WHAT IS EXPECTED:
Could you write out, word for word, each line from the one containing "new,,,Käse (orange),(129 443" to the last line of the data below, both included and nothing more?

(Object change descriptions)
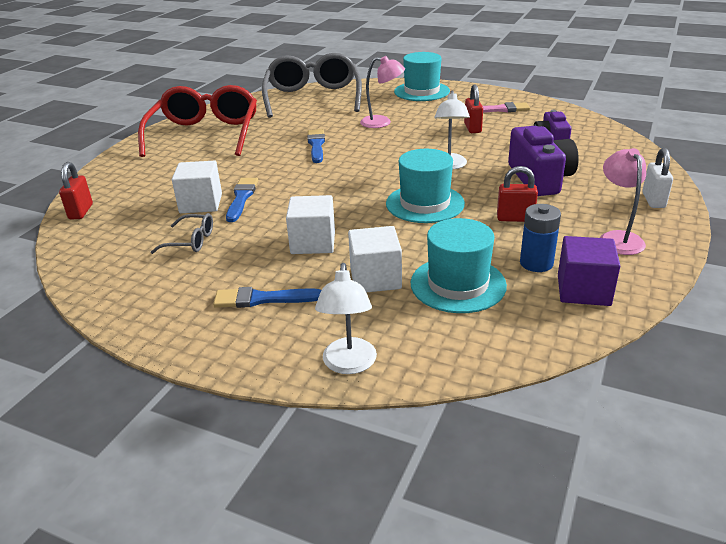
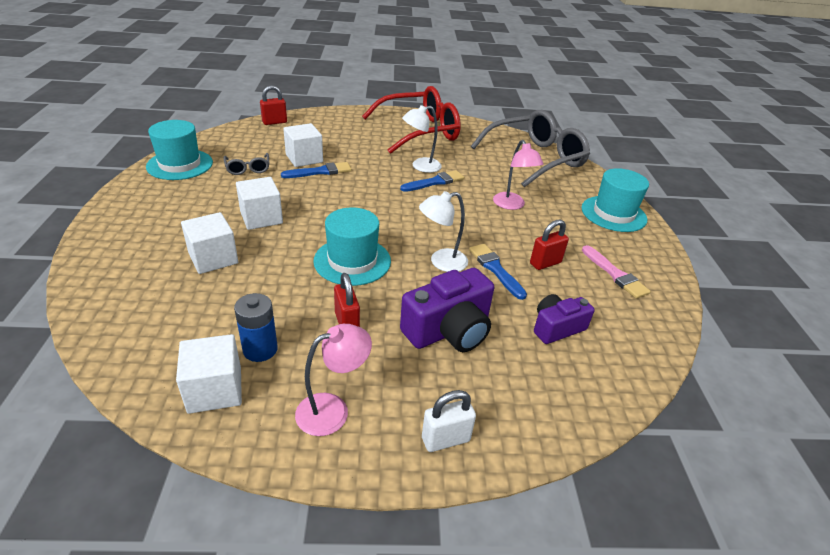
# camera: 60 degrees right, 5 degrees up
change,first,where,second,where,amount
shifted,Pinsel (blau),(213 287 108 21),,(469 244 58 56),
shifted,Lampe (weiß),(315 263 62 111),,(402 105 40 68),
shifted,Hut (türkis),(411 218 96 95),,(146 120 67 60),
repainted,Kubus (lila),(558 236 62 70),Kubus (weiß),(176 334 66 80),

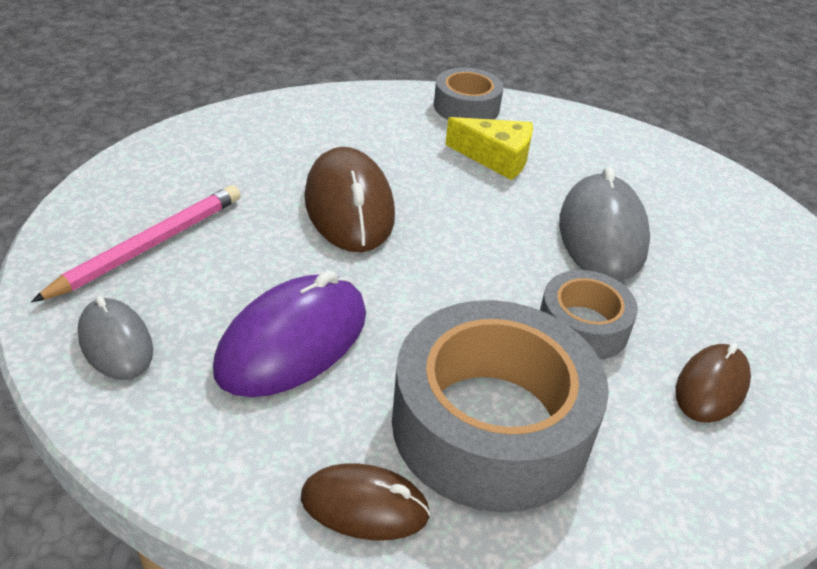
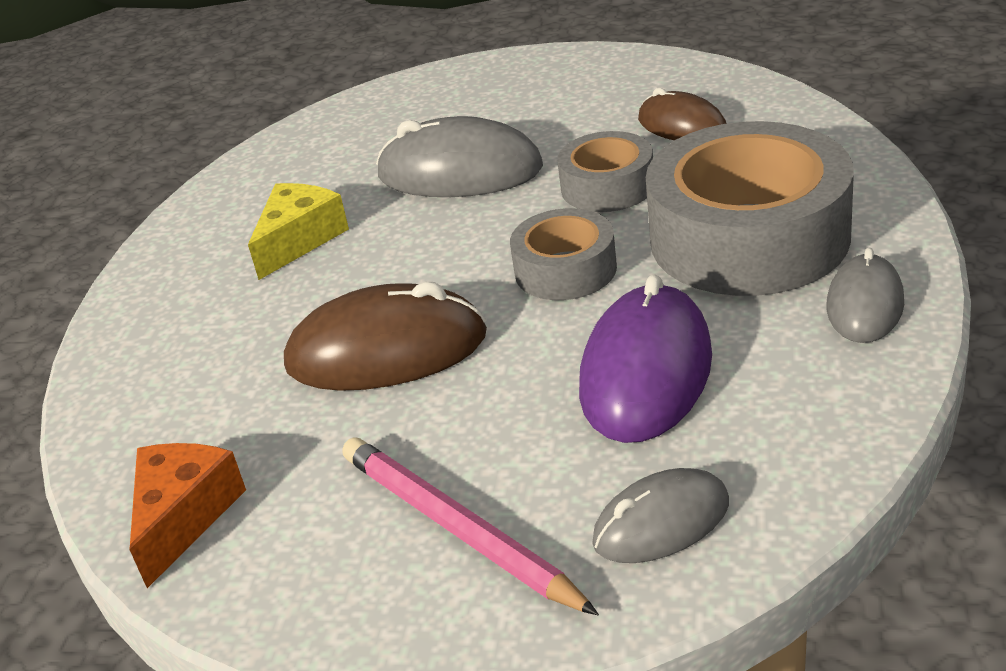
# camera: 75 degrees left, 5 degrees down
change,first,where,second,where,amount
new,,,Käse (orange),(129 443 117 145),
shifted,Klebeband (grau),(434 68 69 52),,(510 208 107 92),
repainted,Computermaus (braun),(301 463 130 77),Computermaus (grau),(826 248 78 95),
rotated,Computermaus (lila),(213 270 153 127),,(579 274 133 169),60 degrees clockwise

ANSWER TO THE EXERCISE:
new,,,Käse (orange),(129 443 117 145),
shifted,Klebeband (grau),(434 68 69 52),,(510 208 107 92),
repainted,Computermaus (braun),(301 463 130 77),Computermaus (grau),(826 248 78 95),
rotated,Computermaus (lila),(213 270 153 127),,(579 274 133 169),60 degrees clockwise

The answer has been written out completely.